:: Task goal ::
Lines to be reproduced exactly: the one that holds "gélule (violet) 302,599,341,665" and all those after it through the end of the data. Include no others.

:: Entries provided ::

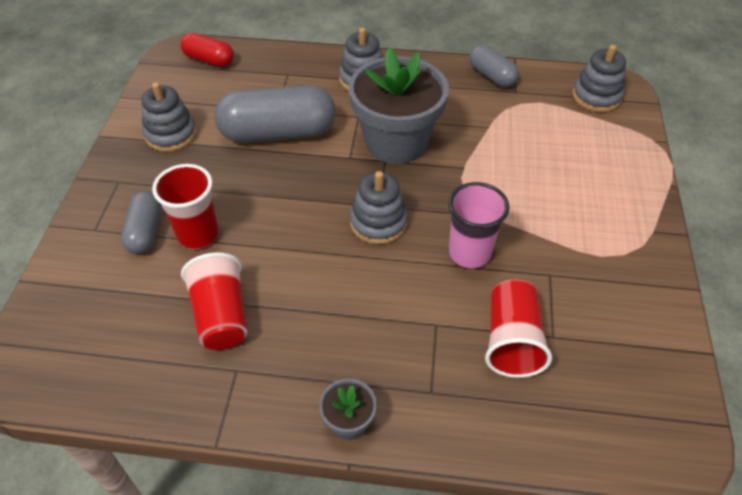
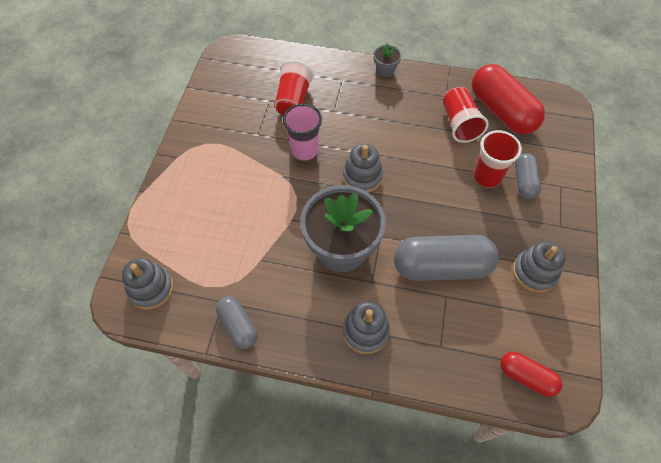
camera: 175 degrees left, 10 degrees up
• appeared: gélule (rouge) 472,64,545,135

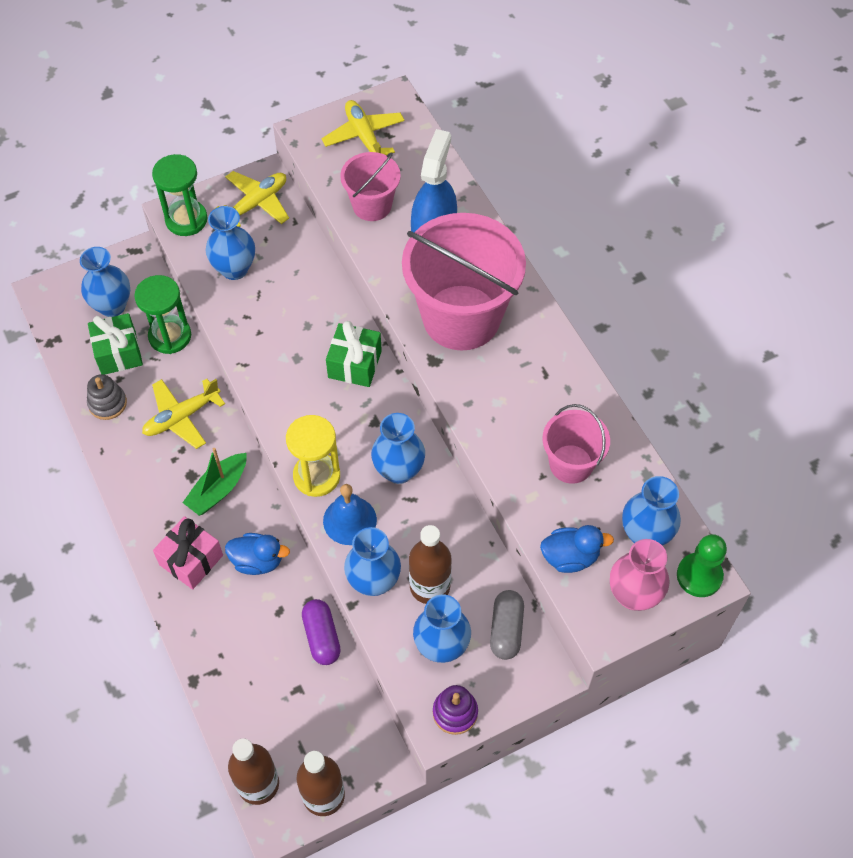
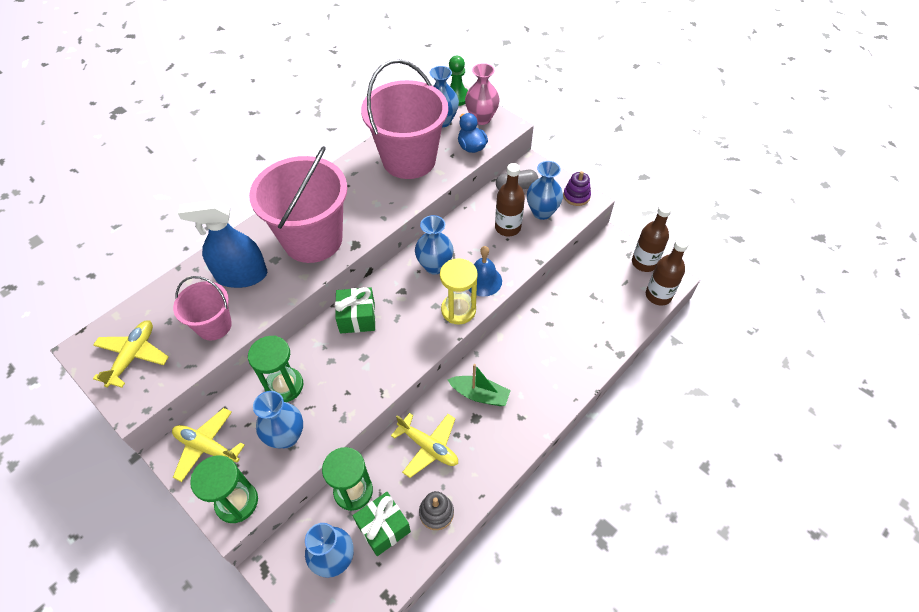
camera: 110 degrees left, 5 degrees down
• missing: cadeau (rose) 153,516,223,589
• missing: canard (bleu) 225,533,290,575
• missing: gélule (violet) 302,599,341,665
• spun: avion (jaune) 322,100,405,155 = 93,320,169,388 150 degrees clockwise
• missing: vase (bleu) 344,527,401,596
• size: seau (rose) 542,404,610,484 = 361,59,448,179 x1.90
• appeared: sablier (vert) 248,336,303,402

:: Task response ::
• missing: gélule (violet) 302,599,341,665
• spun: avion (jaune) 322,100,405,155 = 93,320,169,388 150 degrees clockwise
• missing: vase (bleu) 344,527,401,596
• size: seau (rose) 542,404,610,484 = 361,59,448,179 x1.90
• appeared: sablier (vert) 248,336,303,402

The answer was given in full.